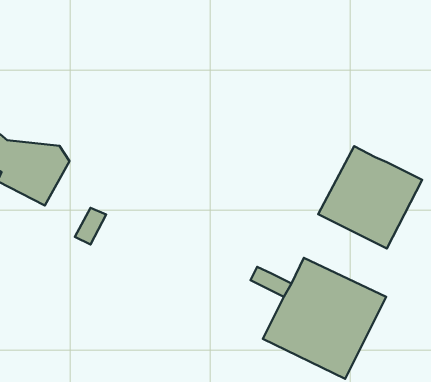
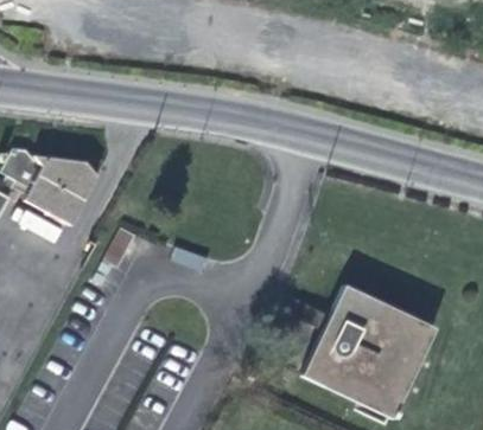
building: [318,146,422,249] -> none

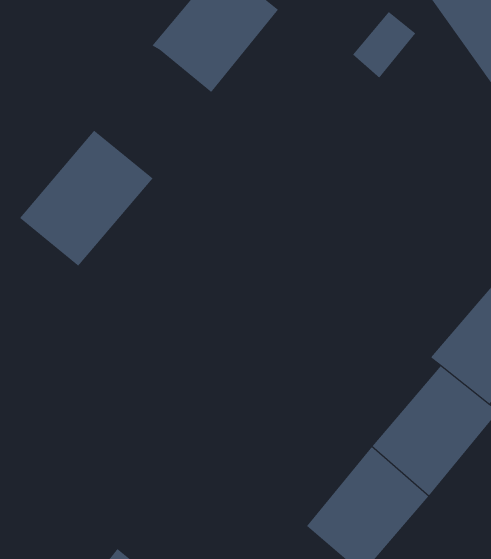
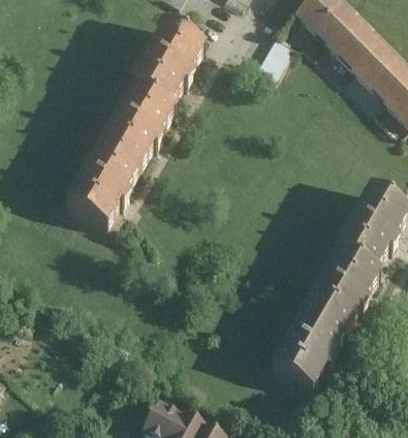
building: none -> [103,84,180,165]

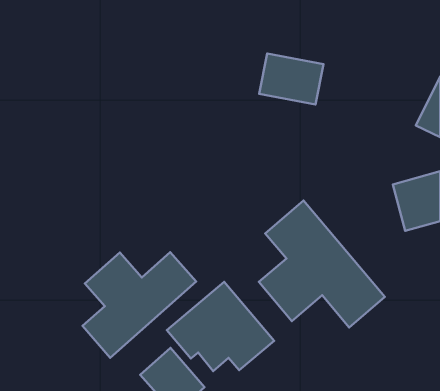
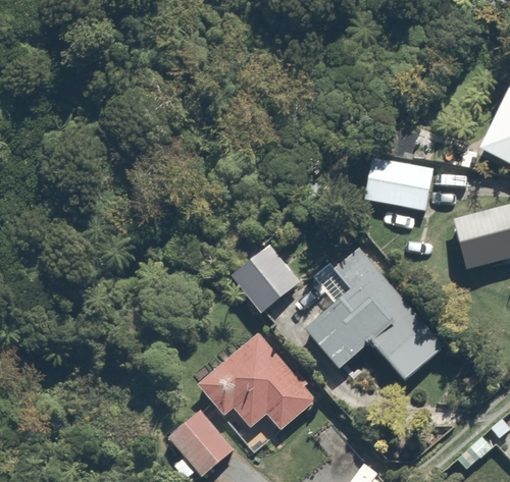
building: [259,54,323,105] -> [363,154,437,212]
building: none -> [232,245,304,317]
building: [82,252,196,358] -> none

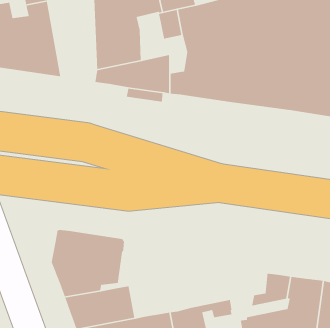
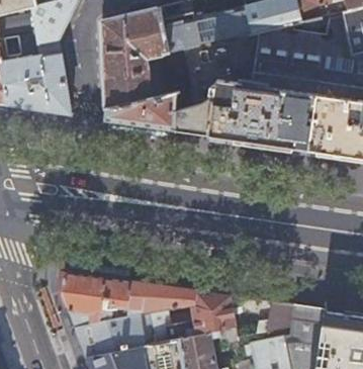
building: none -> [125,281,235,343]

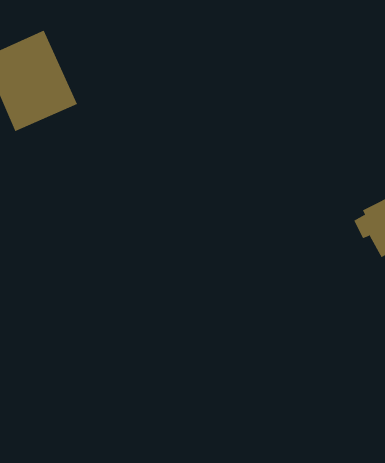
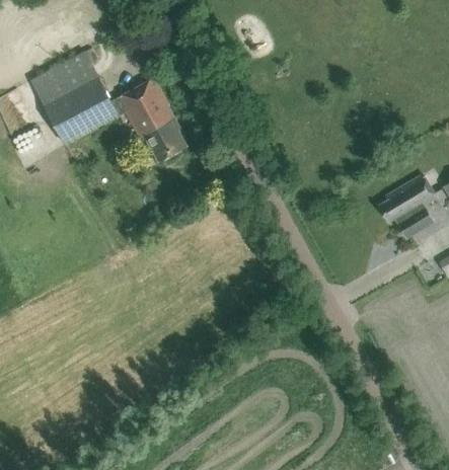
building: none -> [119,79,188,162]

Task =
Retype each line above exactly. Leave the images out.

Solution for this task =
building: [318,146,422,249] -> none

building: none -> [103,84,180,165]

building: [259,54,323,105] -> [363,154,437,212]
building: none -> [232,245,304,317]
building: [82,252,196,358] -> none

building: none -> [125,281,235,343]

building: none -> [119,79,188,162]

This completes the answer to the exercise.